» **DATA FOR THIS EXERCISE**

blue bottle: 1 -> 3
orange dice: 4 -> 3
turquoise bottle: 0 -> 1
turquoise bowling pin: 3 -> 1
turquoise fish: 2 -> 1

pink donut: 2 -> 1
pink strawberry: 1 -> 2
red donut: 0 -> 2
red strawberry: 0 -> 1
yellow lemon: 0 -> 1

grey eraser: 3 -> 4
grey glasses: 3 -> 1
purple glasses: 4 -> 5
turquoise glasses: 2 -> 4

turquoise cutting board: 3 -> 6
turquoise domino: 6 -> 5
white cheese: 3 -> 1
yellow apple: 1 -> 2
---
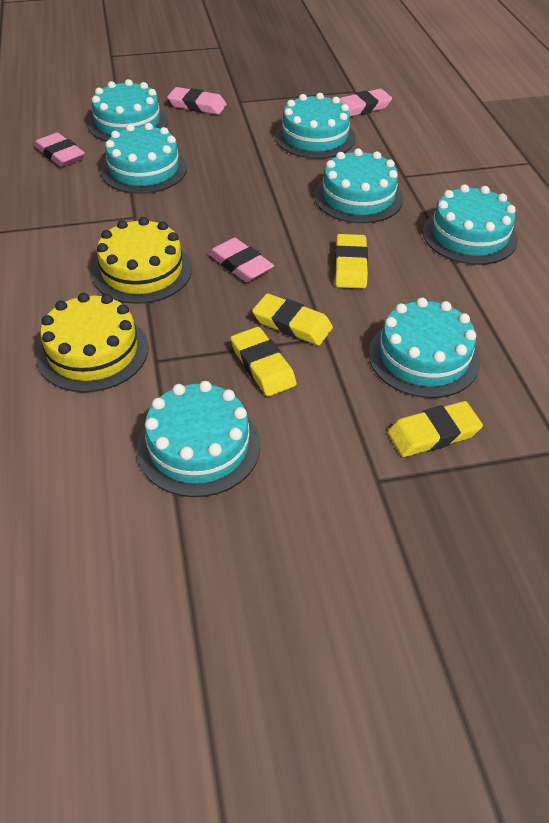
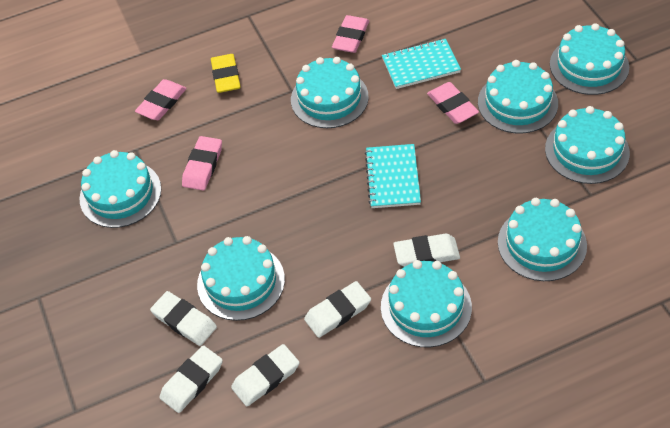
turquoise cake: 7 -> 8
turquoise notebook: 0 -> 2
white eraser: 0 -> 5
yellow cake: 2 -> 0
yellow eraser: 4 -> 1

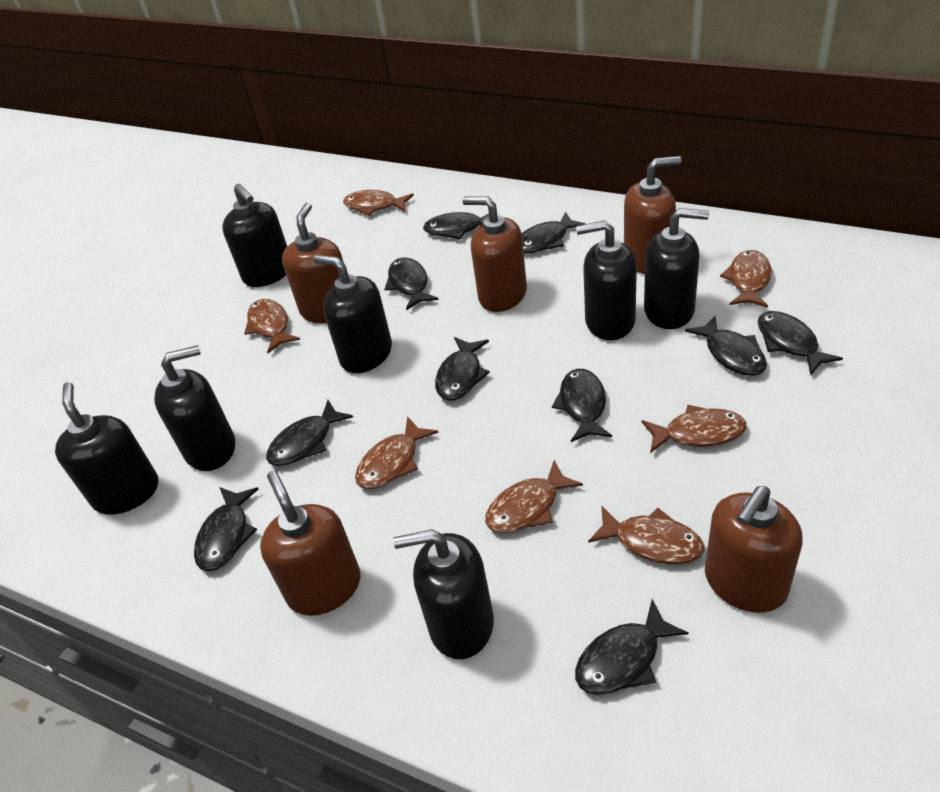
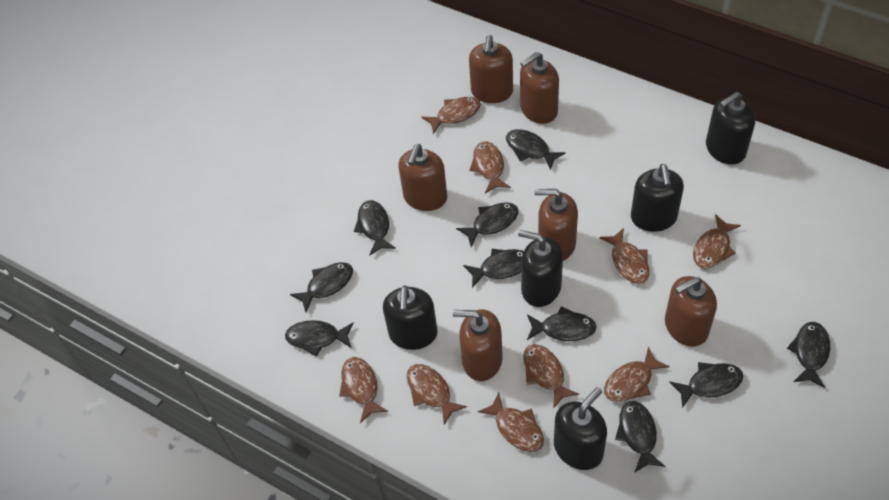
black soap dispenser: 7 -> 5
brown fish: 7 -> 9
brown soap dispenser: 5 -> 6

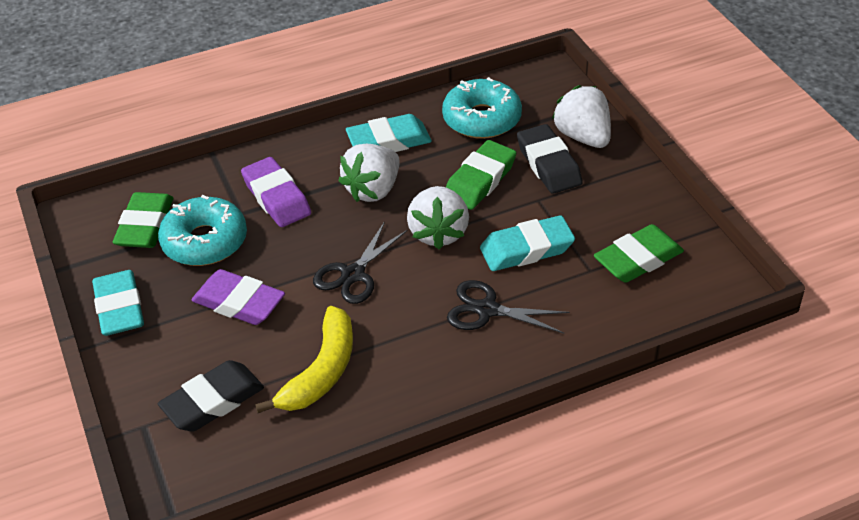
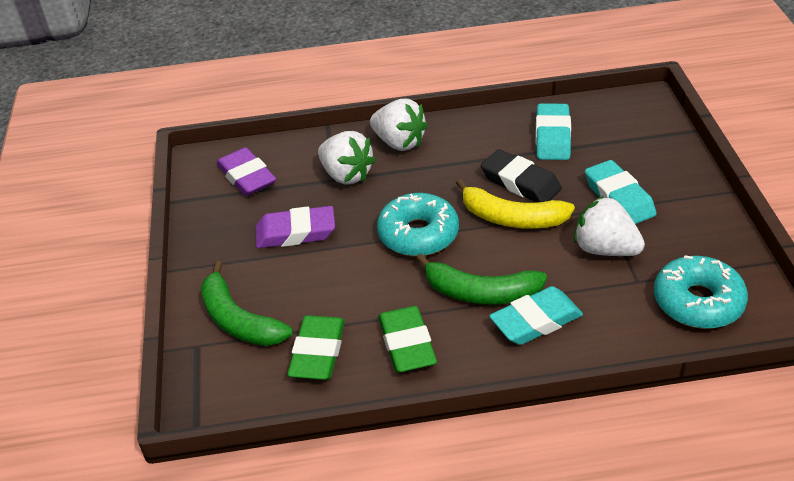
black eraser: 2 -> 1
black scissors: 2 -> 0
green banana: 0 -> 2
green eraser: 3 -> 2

» **WORK TO COMPLETE**
Output the material above exactly, but only from the line that carries "black scissors: 2 -> 0" through the line that carries "green eraser: 3 -> 2".

» **RESPONSE BELOW**
black scissors: 2 -> 0
green banana: 0 -> 2
green eraser: 3 -> 2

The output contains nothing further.